START Information shown

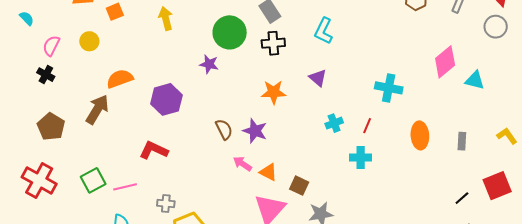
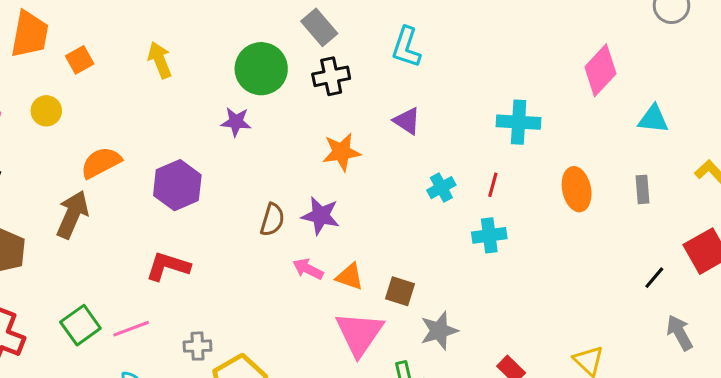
cyan triangle: (475, 80) -> (653, 119), moved
brown semicircle: (224, 129) -> (272, 220), turned 50

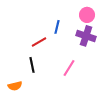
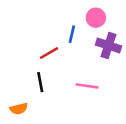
pink circle: (87, 15) -> (96, 18), moved
pink line: (69, 68) -> (87, 86), turned 66

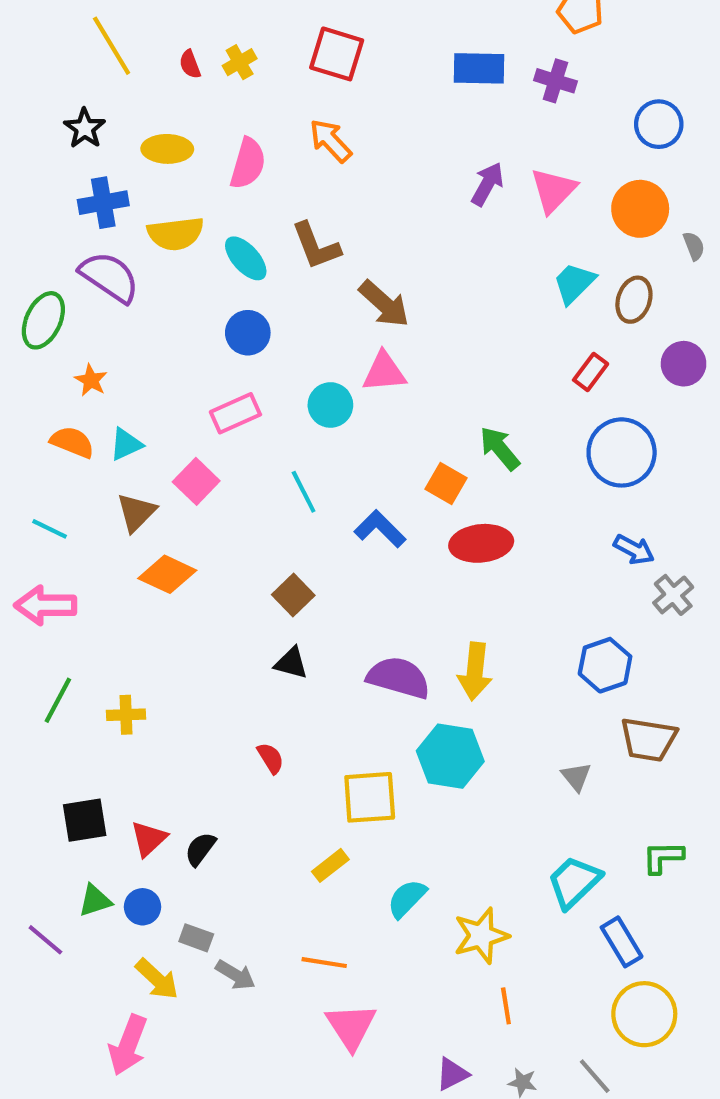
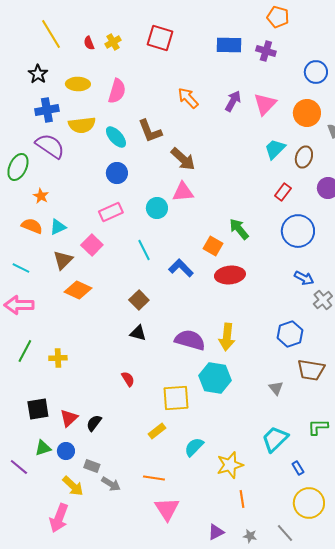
orange arrow: (330, 141) -> (188, 98), moved
blue rectangle: (622, 942) -> (298, 468), size x0.6

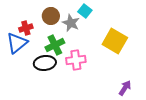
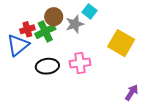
gray star: (71, 23) -> (75, 24), turned 30
green cross: (55, 45) -> (45, 31), moved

END Information shown

Set out nothing but the lines from the line with "blue rectangle: (622, 942)" through the end of the material, reproduced exactly, both ends included, pictures omitted.

Answer section:
blue rectangle: (622, 942) -> (298, 468), size x0.6

gray star: (71, 23) -> (75, 24), turned 30
green cross: (55, 45) -> (45, 31), moved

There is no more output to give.